Coordinate-based object records
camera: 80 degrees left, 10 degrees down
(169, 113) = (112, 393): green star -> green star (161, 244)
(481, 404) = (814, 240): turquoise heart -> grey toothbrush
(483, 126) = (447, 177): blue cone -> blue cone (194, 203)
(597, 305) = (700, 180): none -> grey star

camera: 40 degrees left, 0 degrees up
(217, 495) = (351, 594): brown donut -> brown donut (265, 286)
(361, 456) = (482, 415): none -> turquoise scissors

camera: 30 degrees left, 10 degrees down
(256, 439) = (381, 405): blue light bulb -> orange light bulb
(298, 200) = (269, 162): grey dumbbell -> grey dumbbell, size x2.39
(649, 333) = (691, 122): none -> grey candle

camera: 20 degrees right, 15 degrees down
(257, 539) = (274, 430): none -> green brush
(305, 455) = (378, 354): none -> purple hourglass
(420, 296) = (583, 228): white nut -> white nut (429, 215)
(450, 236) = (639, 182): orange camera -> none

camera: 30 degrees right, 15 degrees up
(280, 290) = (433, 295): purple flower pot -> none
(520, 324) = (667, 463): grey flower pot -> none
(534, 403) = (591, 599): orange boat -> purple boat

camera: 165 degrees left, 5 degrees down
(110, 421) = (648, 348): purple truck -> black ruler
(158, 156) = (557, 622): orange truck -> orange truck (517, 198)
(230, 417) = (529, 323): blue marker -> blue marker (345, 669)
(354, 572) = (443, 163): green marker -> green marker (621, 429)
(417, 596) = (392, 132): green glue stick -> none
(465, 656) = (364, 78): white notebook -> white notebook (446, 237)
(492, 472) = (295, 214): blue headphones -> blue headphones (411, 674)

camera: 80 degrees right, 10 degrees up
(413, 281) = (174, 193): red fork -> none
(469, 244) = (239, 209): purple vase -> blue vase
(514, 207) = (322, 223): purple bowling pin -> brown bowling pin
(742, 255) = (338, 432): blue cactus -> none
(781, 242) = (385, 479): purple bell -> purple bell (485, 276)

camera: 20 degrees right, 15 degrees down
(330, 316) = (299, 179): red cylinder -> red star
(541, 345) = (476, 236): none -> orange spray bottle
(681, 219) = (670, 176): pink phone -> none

** What you should do **
Please count the lines in the records that hold the string "degrees", and give the number alone.

** Answer box **
8